[Your instructions]:
Copy every entry below verbatim, in the same order, with all colors, shapes, coordinates, distances and angles unchanged.

────

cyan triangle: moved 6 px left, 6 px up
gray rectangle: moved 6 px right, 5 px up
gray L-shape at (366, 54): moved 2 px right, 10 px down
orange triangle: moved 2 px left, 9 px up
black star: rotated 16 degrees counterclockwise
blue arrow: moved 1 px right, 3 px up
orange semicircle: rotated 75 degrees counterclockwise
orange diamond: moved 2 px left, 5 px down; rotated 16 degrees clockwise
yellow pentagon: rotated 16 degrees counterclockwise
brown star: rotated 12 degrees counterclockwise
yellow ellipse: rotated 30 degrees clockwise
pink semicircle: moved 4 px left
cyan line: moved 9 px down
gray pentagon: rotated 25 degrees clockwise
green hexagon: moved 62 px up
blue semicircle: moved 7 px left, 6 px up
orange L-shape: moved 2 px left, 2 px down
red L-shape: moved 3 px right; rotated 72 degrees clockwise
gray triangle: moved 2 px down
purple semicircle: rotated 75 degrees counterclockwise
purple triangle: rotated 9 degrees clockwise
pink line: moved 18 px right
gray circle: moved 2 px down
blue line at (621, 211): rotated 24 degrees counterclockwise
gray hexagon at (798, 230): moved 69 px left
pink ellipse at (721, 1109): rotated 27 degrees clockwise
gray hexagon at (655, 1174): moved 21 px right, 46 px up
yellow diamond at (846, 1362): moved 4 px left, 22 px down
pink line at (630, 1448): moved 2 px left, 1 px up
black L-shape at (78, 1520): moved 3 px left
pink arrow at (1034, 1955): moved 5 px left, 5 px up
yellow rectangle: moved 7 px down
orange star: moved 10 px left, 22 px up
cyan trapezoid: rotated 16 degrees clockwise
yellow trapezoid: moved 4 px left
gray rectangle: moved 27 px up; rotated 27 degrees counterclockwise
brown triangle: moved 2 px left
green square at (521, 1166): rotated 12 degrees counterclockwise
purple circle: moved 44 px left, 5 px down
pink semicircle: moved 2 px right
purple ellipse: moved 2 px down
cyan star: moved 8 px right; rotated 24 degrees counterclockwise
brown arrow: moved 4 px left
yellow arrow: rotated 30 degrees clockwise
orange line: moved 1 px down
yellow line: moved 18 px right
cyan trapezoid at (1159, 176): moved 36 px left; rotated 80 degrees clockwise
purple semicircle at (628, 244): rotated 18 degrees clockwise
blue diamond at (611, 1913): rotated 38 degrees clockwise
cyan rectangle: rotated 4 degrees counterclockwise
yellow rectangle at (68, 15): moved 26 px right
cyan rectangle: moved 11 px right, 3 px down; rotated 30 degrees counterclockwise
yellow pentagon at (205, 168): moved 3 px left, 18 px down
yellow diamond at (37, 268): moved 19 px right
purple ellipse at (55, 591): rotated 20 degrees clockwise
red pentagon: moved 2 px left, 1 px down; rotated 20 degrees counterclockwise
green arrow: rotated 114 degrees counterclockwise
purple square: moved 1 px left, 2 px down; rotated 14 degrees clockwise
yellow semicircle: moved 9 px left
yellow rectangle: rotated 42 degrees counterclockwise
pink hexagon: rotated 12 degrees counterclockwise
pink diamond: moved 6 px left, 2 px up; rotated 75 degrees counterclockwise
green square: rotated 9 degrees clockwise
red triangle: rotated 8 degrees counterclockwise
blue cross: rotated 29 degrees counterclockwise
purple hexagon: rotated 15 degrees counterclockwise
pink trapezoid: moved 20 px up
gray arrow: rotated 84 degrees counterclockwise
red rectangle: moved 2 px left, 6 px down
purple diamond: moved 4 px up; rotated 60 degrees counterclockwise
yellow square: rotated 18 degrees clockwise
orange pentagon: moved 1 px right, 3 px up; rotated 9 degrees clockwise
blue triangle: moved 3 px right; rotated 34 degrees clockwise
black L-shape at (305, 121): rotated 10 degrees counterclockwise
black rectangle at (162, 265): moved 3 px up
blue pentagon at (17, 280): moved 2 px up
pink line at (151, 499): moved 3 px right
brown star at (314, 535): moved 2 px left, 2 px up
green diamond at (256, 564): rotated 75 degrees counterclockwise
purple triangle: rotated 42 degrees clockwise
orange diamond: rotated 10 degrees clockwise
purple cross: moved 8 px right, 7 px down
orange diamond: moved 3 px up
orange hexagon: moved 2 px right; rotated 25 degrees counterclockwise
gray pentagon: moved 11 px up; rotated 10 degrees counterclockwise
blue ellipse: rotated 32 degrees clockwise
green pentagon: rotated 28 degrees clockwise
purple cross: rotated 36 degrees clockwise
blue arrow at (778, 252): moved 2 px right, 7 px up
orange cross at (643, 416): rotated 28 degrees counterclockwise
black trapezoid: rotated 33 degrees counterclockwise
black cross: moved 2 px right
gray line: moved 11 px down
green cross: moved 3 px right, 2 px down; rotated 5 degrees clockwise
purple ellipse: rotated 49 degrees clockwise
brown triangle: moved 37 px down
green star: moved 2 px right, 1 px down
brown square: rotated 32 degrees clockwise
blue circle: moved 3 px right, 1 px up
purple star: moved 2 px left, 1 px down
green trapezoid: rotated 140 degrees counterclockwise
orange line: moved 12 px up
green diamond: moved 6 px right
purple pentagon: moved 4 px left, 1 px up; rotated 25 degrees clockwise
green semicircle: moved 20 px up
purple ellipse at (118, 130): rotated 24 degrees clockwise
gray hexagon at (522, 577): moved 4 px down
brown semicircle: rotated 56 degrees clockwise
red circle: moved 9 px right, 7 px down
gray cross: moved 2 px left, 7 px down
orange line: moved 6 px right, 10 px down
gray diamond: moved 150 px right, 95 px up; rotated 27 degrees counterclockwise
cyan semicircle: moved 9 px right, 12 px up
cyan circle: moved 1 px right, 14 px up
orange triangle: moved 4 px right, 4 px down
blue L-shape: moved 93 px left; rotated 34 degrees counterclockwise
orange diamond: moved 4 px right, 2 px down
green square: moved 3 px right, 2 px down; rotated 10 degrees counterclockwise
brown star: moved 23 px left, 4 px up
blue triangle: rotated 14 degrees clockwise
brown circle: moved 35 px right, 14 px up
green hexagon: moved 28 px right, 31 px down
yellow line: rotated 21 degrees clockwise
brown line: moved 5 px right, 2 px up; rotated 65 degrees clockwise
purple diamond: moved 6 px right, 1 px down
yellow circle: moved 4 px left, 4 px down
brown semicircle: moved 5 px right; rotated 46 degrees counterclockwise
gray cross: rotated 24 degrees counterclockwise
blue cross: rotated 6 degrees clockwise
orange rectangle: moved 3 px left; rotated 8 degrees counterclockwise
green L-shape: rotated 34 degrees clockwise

────

[Finished exercise]:
cyan triangle: moved 6 px left, 6 px up
gray rectangle: moved 6 px right, 5 px up
gray L-shape at (366, 54): moved 2 px right, 10 px down
orange triangle: moved 2 px left, 9 px up
black star: rotated 16 degrees counterclockwise
blue arrow: moved 1 px right, 3 px up
orange semicircle: rotated 75 degrees counterclockwise
orange diamond: moved 2 px left, 5 px down; rotated 16 degrees clockwise
yellow pentagon: rotated 16 degrees counterclockwise
brown star: rotated 12 degrees counterclockwise
yellow ellipse: rotated 30 degrees clockwise
pink semicircle: moved 4 px left
cyan line: moved 9 px down
gray pentagon: rotated 25 degrees clockwise
green hexagon: moved 62 px up
blue semicircle: moved 7 px left, 6 px up
orange L-shape: moved 2 px left, 2 px down
red L-shape: moved 3 px right; rotated 72 degrees clockwise
gray triangle: moved 2 px down
purple semicircle: rotated 75 degrees counterclockwise
purple triangle: rotated 9 degrees clockwise
pink line: moved 18 px right
gray circle: moved 2 px down
blue line at (621, 211): rotated 24 degrees counterclockwise
gray hexagon at (798, 230): moved 69 px left
pink ellipse at (721, 1109): rotated 27 degrees clockwise
gray hexagon at (655, 1174): moved 21 px right, 46 px up
yellow diamond at (846, 1362): moved 4 px left, 22 px down
pink line at (630, 1448): moved 2 px left, 1 px up
black L-shape at (78, 1520): moved 3 px left
pink arrow at (1034, 1955): moved 5 px left, 5 px up
yellow rectangle: moved 7 px down
orange star: moved 10 px left, 22 px up
cyan trapezoid: rotated 16 degrees clockwise
yellow trapezoid: moved 4 px left
gray rectangle: moved 27 px up; rotated 27 degrees counterclockwise
brown triangle: moved 2 px left
green square at (521, 1166): rotated 12 degrees counterclockwise
purple circle: moved 44 px left, 5 px down
pink semicircle: moved 2 px right
purple ellipse: moved 2 px down
cyan star: moved 8 px right; rotated 24 degrees counterclockwise
brown arrow: moved 4 px left
yellow arrow: rotated 30 degrees clockwise
orange line: moved 1 px down
yellow line: moved 18 px right
cyan trapezoid at (1159, 176): moved 36 px left; rotated 80 degrees clockwise
purple semicircle at (628, 244): rotated 18 degrees clockwise
blue diamond at (611, 1913): rotated 38 degrees clockwise
cyan rectangle: rotated 4 degrees counterclockwise
yellow rectangle at (68, 15): moved 26 px right
cyan rectangle: moved 11 px right, 3 px down; rotated 30 degrees counterclockwise
yellow pentagon at (205, 168): moved 3 px left, 18 px down
yellow diamond at (37, 268): moved 19 px right
purple ellipse at (55, 591): rotated 20 degrees clockwise
red pentagon: moved 2 px left, 1 px down; rotated 20 degrees counterclockwise
green arrow: rotated 114 degrees counterclockwise
purple square: moved 1 px left, 2 px down; rotated 14 degrees clockwise
yellow semicircle: moved 9 px left
yellow rectangle: rotated 42 degrees counterclockwise
pink hexagon: rotated 12 degrees counterclockwise
pink diamond: moved 6 px left, 2 px up; rotated 75 degrees counterclockwise
green square: rotated 9 degrees clockwise
red triangle: rotated 8 degrees counterclockwise
blue cross: rotated 29 degrees counterclockwise
purple hexagon: rotated 15 degrees counterclockwise
pink trapezoid: moved 20 px up
gray arrow: rotated 84 degrees counterclockwise
red rectangle: moved 2 px left, 6 px down
purple diamond: moved 4 px up; rotated 60 degrees counterclockwise
yellow square: rotated 18 degrees clockwise
orange pentagon: moved 1 px right, 3 px up; rotated 9 degrees clockwise
blue triangle: moved 3 px right; rotated 34 degrees clockwise
black L-shape at (305, 121): rotated 10 degrees counterclockwise
black rectangle at (162, 265): moved 3 px up
blue pentagon at (17, 280): moved 2 px up
pink line at (151, 499): moved 3 px right
brown star at (314, 535): moved 2 px left, 2 px up
green diamond at (256, 564): rotated 75 degrees counterclockwise
purple triangle: rotated 42 degrees clockwise
orange diamond: rotated 10 degrees clockwise
purple cross: moved 8 px right, 7 px down
orange diamond: moved 3 px up
orange hexagon: moved 2 px right; rotated 25 degrees counterclockwise
gray pentagon: moved 11 px up; rotated 10 degrees counterclockwise
blue ellipse: rotated 32 degrees clockwise
green pentagon: rotated 28 degrees clockwise
purple cross: rotated 36 degrees clockwise
blue arrow at (778, 252): moved 2 px right, 7 px up
orange cross at (643, 416): rotated 28 degrees counterclockwise
black trapezoid: rotated 33 degrees counterclockwise
black cross: moved 2 px right
gray line: moved 11 px down
green cross: moved 3 px right, 2 px down; rotated 5 degrees clockwise
purple ellipse: rotated 49 degrees clockwise
brown triangle: moved 37 px down
green star: moved 2 px right, 1 px down
brown square: rotated 32 degrees clockwise
blue circle: moved 3 px right, 1 px up
purple star: moved 2 px left, 1 px down
green trapezoid: rotated 140 degrees counterclockwise
orange line: moved 12 px up
green diamond: moved 6 px right
purple pentagon: moved 4 px left, 1 px up; rotated 25 degrees clockwise
green semicircle: moved 20 px up
purple ellipse at (118, 130): rotated 24 degrees clockwise
gray hexagon at (522, 577): moved 4 px down
brown semicircle: rotated 56 degrees clockwise
red circle: moved 9 px right, 7 px down
gray cross: moved 2 px left, 7 px down
orange line: moved 6 px right, 10 px down
gray diamond: moved 150 px right, 95 px up; rotated 27 degrees counterclockwise
cyan semicircle: moved 9 px right, 12 px up
cyan circle: moved 1 px right, 14 px up
orange triangle: moved 4 px right, 4 px down
blue L-shape: moved 93 px left; rotated 34 degrees counterclockwise
orange diamond: moved 4 px right, 2 px down
green square: moved 3 px right, 2 px down; rotated 10 degrees counterclockwise
brown star: moved 23 px left, 4 px up
blue triangle: rotated 14 degrees clockwise
brown circle: moved 35 px right, 14 px up
green hexagon: moved 28 px right, 31 px down
yellow line: rotated 21 degrees clockwise
brown line: moved 5 px right, 2 px up; rotated 65 degrees clockwise
purple diamond: moved 6 px right, 1 px down
yellow circle: moved 4 px left, 4 px down
brown semicircle: moved 5 px right; rotated 46 degrees counterclockwise
gray cross: rotated 24 degrees counterclockwise
blue cross: rotated 6 degrees clockwise
orange rectangle: moved 3 px left; rotated 8 degrees counterclockwise
green L-shape: rotated 34 degrees clockwise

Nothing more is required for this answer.